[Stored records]
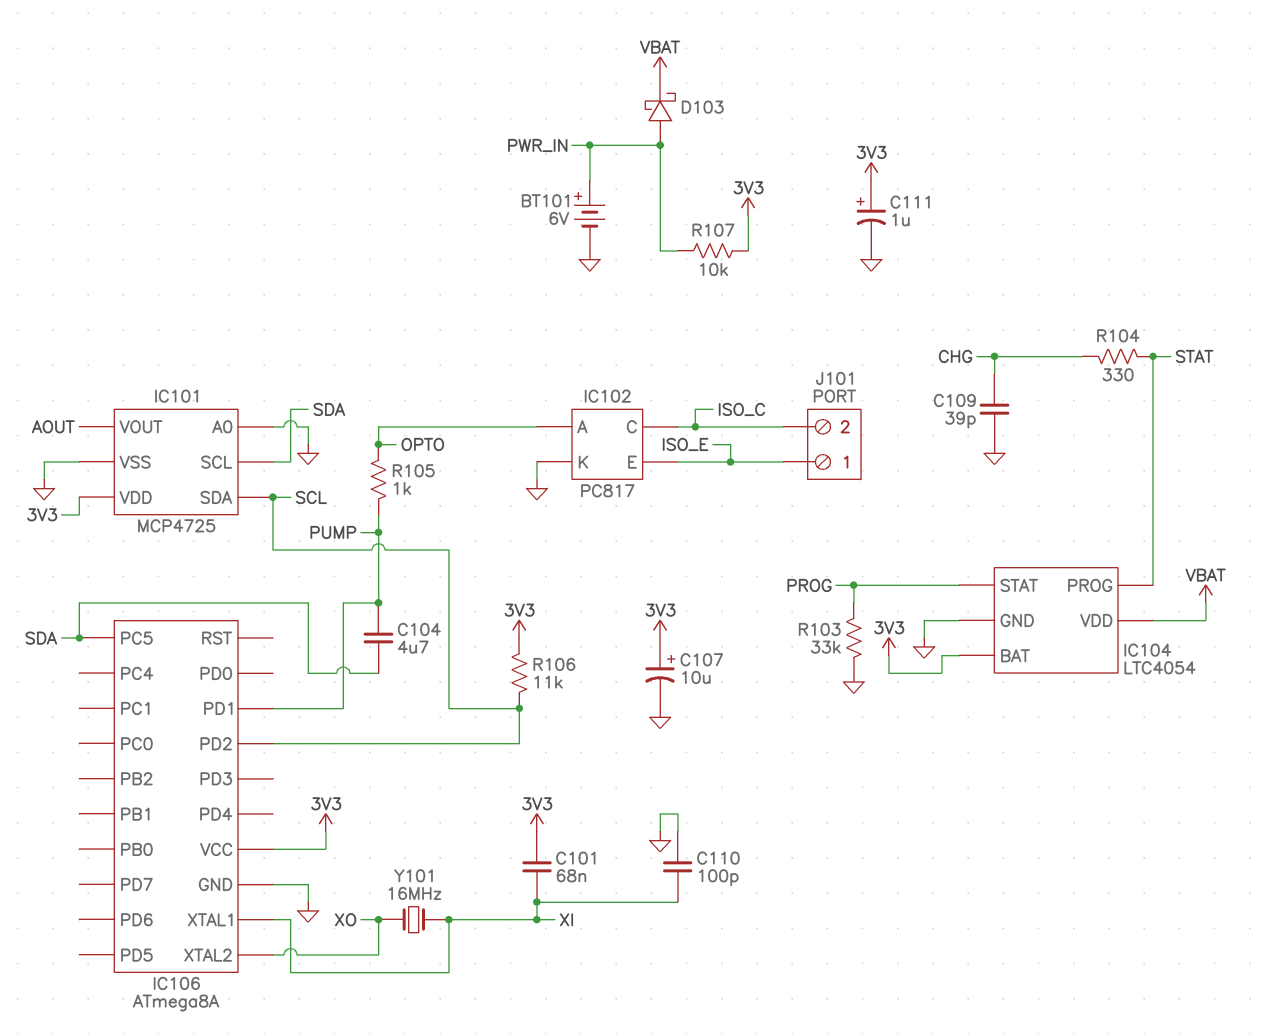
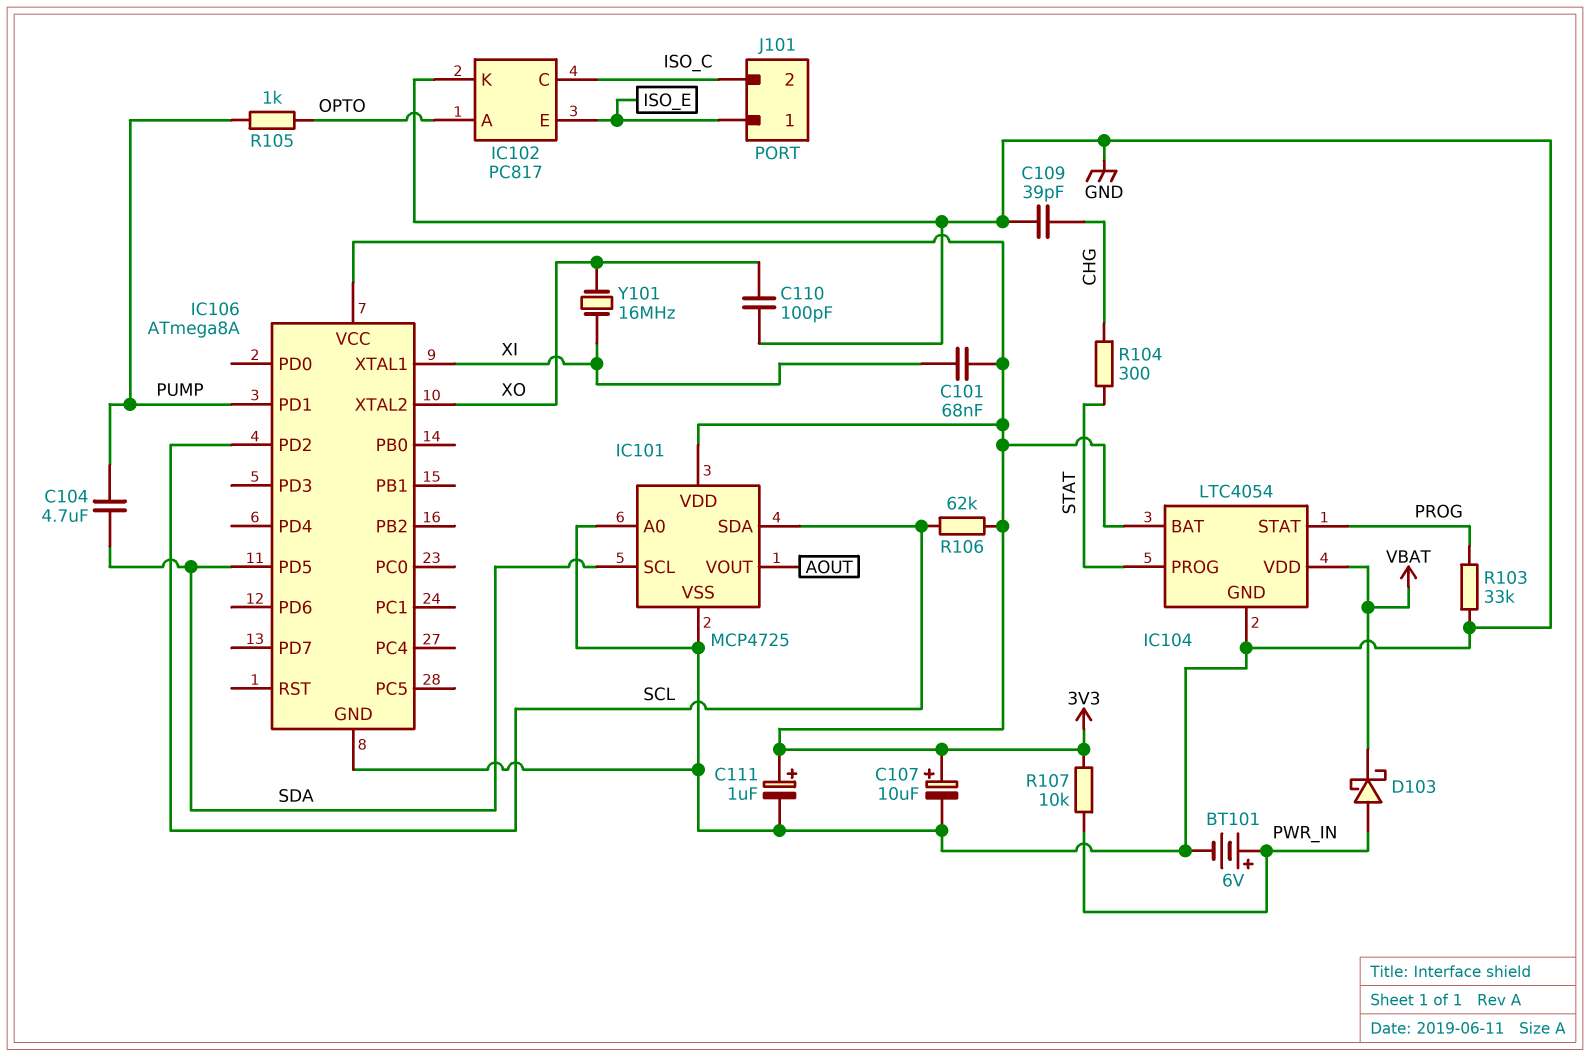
C110: 100pF (GND, XI) -> 100pF (GND, XO)
IC106 pin PC5: SDA -> none
IC106 pin PD5: none -> SDA
R104: 330 (CHG, STAT) -> 300 (CHG, STAT)
R106: 11k (3V3, SCL) -> 62k (3V3, SCL)

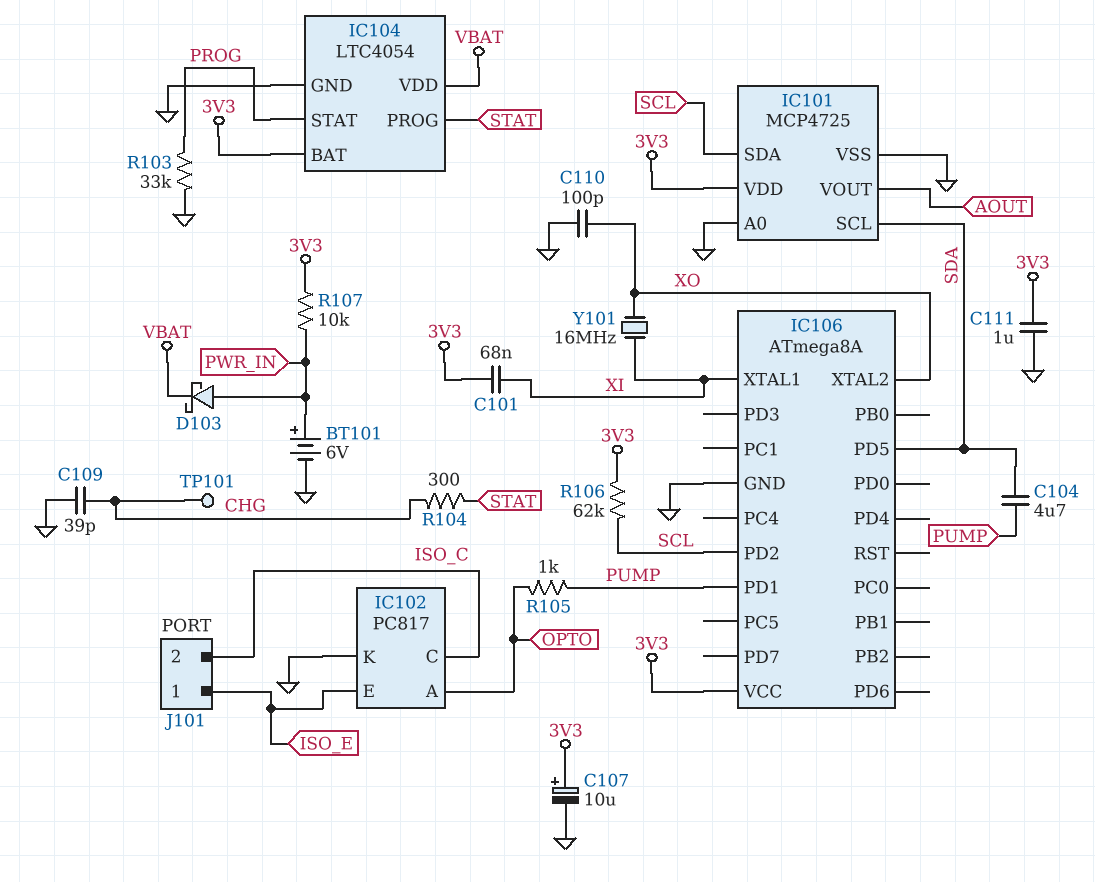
C111: 1uF (plus 3V3, minus GND) -> 1uF (3V3, GND)
TP101: none -> test point (CHG)

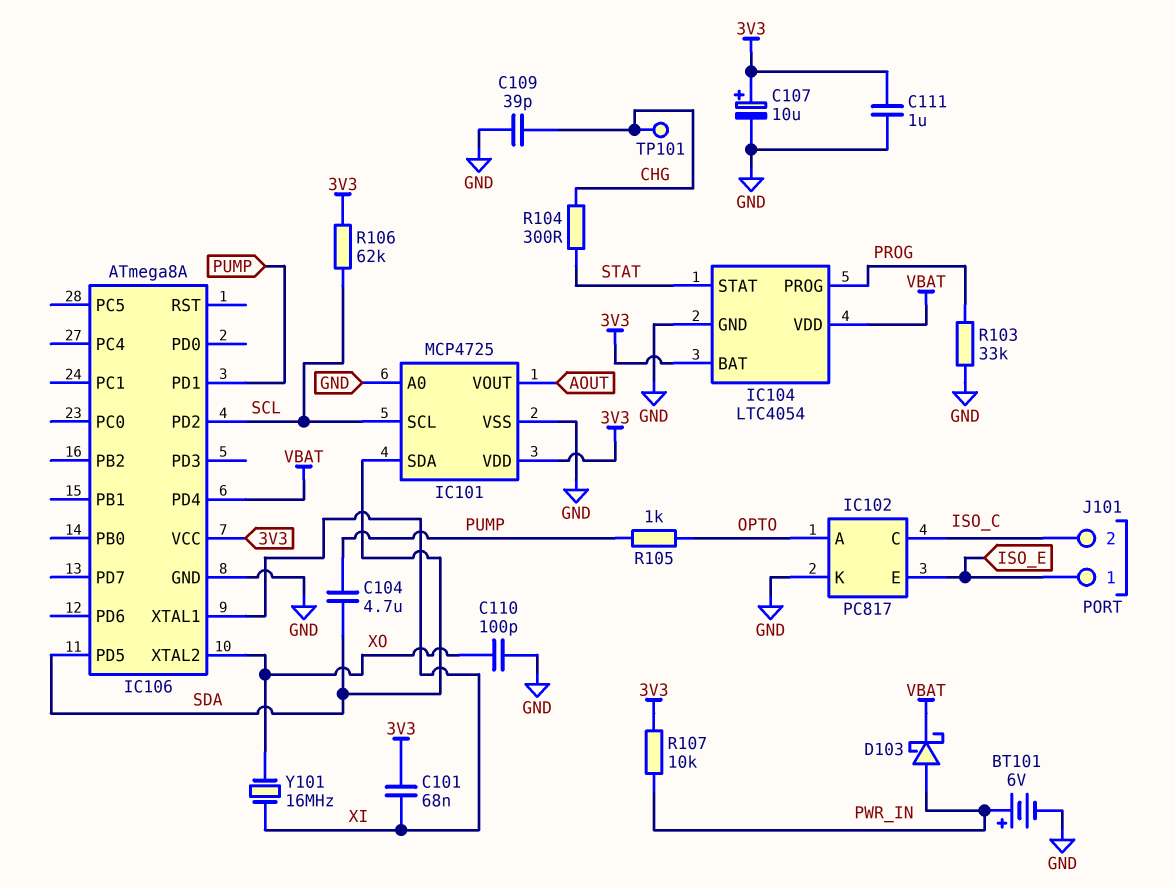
IC101 pin SCL: SDA -> SCL
IC101 pin SDA: SCL -> SDA
IC104 pin PROG: STAT -> PROG
IC104 pin STAT: PROG -> STAT
IC106 pin PD4: none -> VBAT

Assignment -> The span to print begins at the line containing "IC104 pin PROG: STAT -> PROG" and ends at the final line of the entries; print it exactly and print nothing else.

Response ->
IC104 pin PROG: STAT -> PROG
IC104 pin STAT: PROG -> STAT
IC106 pin PD4: none -> VBAT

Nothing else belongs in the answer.